• **What to do**
Please copy exactly the lines that run from the start of the entries to the line containing "Someone carried the botón", inclusive.

[Scene difference descriptions]
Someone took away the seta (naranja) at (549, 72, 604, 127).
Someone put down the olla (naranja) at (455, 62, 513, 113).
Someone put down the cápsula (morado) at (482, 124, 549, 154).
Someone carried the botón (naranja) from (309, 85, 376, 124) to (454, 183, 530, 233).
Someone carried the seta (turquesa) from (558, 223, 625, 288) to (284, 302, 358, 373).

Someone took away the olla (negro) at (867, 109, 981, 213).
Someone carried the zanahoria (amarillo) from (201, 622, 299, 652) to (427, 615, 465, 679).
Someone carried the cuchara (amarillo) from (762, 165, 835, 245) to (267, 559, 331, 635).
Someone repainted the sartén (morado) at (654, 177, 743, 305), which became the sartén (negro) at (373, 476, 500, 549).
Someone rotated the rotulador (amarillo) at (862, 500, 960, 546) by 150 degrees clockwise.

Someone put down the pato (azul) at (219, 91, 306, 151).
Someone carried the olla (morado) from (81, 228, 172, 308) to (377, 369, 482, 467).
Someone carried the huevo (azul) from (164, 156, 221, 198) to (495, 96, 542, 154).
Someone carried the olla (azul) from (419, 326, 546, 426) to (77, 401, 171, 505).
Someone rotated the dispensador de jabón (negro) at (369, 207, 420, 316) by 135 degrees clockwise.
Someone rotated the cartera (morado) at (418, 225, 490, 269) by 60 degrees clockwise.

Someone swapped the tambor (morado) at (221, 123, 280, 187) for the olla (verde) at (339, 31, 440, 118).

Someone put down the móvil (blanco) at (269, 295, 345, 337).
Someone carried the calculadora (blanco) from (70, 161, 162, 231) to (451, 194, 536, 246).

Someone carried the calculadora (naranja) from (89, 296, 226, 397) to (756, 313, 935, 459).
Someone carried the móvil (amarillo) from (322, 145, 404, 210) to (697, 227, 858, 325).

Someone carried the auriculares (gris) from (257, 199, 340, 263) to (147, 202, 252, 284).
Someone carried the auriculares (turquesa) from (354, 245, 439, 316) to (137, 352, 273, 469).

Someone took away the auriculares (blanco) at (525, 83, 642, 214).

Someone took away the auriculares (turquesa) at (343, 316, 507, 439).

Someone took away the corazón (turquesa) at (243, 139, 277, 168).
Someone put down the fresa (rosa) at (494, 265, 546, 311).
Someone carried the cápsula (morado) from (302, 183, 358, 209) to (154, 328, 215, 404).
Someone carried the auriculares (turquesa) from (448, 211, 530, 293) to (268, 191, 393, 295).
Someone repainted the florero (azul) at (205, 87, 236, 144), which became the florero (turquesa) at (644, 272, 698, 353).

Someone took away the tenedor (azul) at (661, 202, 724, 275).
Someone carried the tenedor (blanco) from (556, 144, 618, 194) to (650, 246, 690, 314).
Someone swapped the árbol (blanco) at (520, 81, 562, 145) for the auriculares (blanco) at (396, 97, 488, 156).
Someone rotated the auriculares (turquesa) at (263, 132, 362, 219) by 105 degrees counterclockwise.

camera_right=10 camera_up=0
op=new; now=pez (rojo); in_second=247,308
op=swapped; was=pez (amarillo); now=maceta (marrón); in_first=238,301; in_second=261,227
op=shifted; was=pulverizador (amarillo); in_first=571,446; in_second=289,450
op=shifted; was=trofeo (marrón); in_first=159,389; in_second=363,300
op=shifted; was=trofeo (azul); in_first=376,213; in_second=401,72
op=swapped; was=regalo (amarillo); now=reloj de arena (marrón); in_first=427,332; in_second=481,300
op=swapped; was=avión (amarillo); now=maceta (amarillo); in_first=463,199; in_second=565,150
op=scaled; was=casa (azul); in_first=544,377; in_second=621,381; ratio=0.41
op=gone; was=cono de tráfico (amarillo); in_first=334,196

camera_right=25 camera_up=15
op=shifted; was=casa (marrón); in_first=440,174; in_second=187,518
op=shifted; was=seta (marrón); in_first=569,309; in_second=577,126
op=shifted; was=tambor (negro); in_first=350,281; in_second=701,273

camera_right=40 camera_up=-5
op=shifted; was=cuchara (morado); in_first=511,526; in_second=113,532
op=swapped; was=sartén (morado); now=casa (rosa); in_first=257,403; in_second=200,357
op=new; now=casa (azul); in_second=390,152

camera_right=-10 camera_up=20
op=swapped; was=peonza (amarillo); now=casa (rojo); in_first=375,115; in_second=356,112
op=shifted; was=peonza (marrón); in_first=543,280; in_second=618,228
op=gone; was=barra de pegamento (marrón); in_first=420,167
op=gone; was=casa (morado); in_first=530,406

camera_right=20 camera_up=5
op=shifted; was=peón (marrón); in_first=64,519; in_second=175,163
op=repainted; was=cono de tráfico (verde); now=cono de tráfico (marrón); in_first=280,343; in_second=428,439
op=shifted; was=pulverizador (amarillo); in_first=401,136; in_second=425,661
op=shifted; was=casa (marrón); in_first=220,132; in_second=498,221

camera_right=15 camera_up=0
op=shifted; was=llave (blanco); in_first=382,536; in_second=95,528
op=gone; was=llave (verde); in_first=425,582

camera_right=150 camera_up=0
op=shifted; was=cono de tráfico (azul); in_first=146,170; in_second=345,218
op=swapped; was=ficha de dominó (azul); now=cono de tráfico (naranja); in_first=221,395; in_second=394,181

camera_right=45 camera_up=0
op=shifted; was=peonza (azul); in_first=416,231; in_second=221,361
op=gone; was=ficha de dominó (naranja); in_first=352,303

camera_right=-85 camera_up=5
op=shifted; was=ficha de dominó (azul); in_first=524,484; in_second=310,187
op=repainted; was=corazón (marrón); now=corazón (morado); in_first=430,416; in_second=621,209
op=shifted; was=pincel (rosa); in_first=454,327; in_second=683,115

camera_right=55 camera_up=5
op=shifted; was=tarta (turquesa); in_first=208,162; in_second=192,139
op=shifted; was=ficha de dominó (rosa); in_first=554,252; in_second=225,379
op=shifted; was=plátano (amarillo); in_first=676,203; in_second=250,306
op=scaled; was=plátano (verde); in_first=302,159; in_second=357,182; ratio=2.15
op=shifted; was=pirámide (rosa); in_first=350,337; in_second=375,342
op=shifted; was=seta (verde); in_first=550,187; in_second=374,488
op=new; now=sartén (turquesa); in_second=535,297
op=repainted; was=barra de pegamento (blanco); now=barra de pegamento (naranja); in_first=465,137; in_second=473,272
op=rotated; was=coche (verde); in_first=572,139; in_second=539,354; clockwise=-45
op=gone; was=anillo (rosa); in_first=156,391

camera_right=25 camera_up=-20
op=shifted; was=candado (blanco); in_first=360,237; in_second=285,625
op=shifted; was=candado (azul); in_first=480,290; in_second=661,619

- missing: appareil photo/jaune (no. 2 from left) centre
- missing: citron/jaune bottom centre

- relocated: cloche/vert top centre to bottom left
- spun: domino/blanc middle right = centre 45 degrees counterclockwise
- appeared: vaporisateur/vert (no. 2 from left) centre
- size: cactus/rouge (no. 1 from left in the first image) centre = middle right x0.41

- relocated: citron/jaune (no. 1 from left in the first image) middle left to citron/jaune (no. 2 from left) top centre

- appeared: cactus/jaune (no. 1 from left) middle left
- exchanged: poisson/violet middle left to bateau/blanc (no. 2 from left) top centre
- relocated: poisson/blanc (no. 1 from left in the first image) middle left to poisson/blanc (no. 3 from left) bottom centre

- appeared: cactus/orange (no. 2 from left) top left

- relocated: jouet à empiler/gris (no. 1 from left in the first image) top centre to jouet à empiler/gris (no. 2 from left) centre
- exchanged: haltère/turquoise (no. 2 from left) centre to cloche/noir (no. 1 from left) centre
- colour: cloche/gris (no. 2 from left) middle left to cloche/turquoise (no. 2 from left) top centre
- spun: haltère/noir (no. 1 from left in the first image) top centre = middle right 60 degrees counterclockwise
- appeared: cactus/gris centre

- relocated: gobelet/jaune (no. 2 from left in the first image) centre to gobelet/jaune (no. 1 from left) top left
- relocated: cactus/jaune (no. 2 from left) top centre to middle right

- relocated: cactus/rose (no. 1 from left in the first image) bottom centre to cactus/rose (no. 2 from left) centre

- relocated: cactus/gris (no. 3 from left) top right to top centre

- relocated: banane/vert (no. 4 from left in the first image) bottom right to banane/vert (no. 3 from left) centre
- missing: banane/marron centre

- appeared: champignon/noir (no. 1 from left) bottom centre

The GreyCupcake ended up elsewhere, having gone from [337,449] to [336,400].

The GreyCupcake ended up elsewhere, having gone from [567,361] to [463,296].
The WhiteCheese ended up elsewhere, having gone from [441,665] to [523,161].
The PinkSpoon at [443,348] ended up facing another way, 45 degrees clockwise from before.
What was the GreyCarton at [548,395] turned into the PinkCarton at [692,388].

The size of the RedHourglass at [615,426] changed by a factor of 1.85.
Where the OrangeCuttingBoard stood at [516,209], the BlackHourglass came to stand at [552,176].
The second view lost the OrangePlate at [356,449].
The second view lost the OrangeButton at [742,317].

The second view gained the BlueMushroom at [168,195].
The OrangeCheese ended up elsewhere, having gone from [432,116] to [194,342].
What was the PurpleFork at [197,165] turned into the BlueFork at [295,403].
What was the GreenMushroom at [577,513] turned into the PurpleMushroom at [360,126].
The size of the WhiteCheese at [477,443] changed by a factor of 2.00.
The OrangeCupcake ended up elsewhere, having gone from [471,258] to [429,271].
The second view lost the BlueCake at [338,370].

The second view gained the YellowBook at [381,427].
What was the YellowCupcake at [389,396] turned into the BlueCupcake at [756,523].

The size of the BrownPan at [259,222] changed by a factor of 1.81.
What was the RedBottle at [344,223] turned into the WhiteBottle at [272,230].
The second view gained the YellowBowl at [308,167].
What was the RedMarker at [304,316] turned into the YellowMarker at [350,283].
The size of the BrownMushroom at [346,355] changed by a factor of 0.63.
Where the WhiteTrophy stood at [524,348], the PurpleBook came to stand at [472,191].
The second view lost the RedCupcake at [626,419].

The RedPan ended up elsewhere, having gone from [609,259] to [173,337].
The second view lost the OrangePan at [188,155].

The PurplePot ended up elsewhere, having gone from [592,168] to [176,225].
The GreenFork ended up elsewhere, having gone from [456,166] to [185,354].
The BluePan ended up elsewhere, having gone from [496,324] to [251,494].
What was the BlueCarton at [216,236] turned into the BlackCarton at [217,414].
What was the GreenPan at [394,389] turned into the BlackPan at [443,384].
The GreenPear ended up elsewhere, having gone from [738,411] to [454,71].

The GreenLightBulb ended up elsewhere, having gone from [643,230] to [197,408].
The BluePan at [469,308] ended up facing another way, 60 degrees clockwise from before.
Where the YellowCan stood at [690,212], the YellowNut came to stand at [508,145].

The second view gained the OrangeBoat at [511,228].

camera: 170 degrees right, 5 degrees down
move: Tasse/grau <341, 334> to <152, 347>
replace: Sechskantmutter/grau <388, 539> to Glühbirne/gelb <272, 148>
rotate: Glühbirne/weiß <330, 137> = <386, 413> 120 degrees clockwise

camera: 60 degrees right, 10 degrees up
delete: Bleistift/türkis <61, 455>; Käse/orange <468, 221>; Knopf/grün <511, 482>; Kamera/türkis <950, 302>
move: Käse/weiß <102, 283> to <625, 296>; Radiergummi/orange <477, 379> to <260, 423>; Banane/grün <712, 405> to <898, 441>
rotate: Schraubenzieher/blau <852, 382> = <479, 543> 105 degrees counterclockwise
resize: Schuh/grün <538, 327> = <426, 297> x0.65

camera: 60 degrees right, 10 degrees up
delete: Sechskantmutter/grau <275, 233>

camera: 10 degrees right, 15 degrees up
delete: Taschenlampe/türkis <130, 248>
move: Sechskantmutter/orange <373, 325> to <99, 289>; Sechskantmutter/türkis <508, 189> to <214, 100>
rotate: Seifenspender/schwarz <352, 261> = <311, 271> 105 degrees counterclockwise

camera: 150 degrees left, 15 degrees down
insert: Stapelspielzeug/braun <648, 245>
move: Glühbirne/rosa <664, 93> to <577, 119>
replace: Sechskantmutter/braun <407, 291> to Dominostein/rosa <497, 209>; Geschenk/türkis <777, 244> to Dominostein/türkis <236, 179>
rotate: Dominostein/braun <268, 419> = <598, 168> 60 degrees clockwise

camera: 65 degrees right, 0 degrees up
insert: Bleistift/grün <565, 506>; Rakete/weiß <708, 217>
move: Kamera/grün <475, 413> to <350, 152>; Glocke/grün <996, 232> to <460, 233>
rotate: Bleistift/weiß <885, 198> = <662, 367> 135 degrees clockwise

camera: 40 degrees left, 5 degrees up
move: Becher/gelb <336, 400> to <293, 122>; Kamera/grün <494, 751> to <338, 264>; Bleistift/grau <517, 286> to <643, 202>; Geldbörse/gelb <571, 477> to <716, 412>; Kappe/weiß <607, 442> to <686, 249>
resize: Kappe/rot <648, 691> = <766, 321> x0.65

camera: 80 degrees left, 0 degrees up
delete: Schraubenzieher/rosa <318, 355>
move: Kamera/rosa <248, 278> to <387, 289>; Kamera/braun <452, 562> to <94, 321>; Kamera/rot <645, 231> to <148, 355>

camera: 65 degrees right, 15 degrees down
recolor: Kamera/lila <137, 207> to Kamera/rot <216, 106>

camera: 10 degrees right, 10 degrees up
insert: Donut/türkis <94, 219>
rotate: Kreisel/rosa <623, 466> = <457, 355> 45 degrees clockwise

• **Answer below**
Someone took away the seta (naranja) at (549, 72, 604, 127).
Someone put down the olla (naranja) at (455, 62, 513, 113).
Someone put down the cápsula (morado) at (482, 124, 549, 154).
Someone carried the botón (naranja) from (309, 85, 376, 124) to (454, 183, 530, 233).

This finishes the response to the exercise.